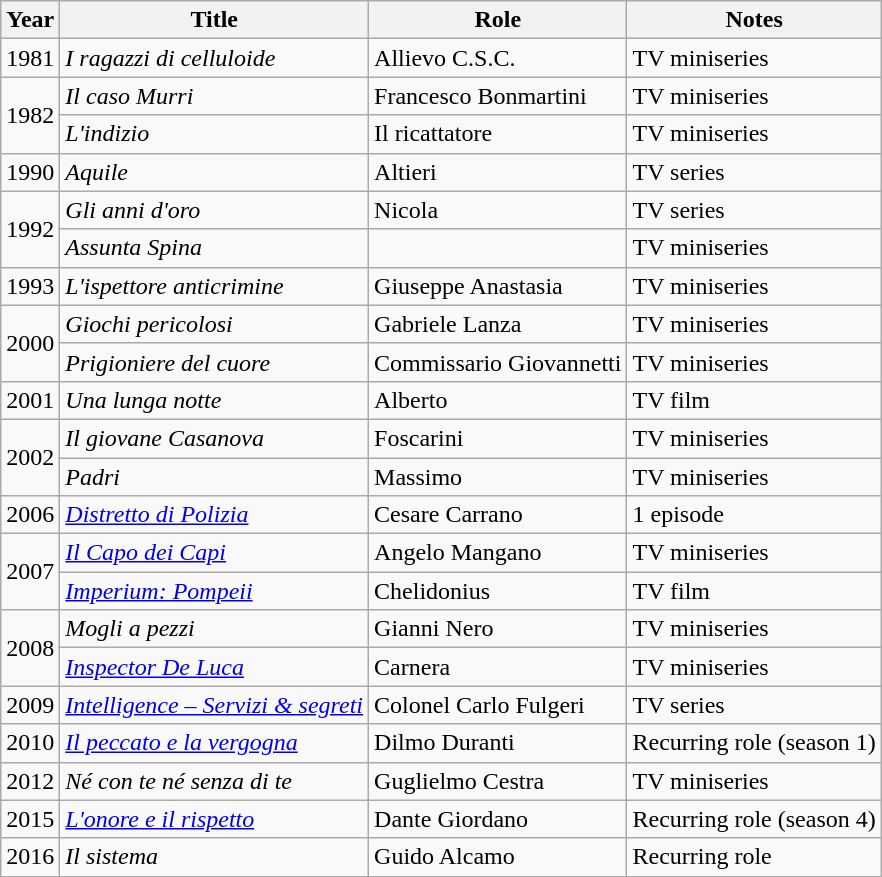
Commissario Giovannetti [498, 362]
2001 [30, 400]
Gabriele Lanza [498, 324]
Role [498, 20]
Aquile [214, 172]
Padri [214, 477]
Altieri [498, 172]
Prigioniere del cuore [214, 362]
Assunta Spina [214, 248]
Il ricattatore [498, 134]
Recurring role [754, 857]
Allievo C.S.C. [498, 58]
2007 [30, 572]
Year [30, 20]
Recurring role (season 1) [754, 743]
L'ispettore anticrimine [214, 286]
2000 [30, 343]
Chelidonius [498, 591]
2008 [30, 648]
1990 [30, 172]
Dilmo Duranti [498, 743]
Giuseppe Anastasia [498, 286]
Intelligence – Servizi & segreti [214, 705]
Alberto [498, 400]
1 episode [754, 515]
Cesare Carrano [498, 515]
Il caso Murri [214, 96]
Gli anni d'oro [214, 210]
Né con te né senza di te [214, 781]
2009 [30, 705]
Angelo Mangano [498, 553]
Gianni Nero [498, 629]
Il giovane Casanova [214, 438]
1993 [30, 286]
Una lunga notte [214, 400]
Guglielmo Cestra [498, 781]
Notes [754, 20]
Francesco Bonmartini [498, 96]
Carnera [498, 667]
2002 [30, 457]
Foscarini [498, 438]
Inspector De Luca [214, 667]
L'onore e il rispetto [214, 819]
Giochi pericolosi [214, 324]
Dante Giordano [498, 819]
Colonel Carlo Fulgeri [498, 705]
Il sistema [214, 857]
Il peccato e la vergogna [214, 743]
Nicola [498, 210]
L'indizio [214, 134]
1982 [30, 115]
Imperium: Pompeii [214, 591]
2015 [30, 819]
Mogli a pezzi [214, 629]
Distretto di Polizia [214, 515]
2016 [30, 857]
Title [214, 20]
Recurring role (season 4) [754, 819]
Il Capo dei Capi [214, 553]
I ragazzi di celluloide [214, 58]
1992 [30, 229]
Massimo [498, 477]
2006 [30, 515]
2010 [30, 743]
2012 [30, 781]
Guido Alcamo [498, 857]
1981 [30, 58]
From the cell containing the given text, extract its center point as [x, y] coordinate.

Exercise brief =
Copy the material above line for line, from its first line through the line that contains "Il peccato e la vergogna [214, 743]", including that line. Leave the picture out of your copy.

Correct answer =
Commissario Giovannetti [498, 362]
2001 [30, 400]
Gabriele Lanza [498, 324]
Role [498, 20]
Aquile [214, 172]
Padri [214, 477]
Altieri [498, 172]
Prigioniere del cuore [214, 362]
Assunta Spina [214, 248]
Il ricattatore [498, 134]
Recurring role [754, 857]
Allievo C.S.C. [498, 58]
2007 [30, 572]
Year [30, 20]
Recurring role (season 1) [754, 743]
L'ispettore anticrimine [214, 286]
2000 [30, 343]
Chelidonius [498, 591]
2008 [30, 648]
1990 [30, 172]
Dilmo Duranti [498, 743]
Giuseppe Anastasia [498, 286]
Intelligence – Servizi & segreti [214, 705]
Alberto [498, 400]
1 episode [754, 515]
Cesare Carrano [498, 515]
Il caso Murri [214, 96]
Gli anni d'oro [214, 210]
Né con te né senza di te [214, 781]
2009 [30, 705]
Angelo Mangano [498, 553]
Gianni Nero [498, 629]
Il giovane Casanova [214, 438]
1993 [30, 286]
Una lunga notte [214, 400]
Guglielmo Cestra [498, 781]
Notes [754, 20]
Francesco Bonmartini [498, 96]
Carnera [498, 667]
2002 [30, 457]
Foscarini [498, 438]
Inspector De Luca [214, 667]
L'onore e il rispetto [214, 819]
Giochi pericolosi [214, 324]
Dante Giordano [498, 819]
Colonel Carlo Fulgeri [498, 705]
Il sistema [214, 857]
Il peccato e la vergogna [214, 743]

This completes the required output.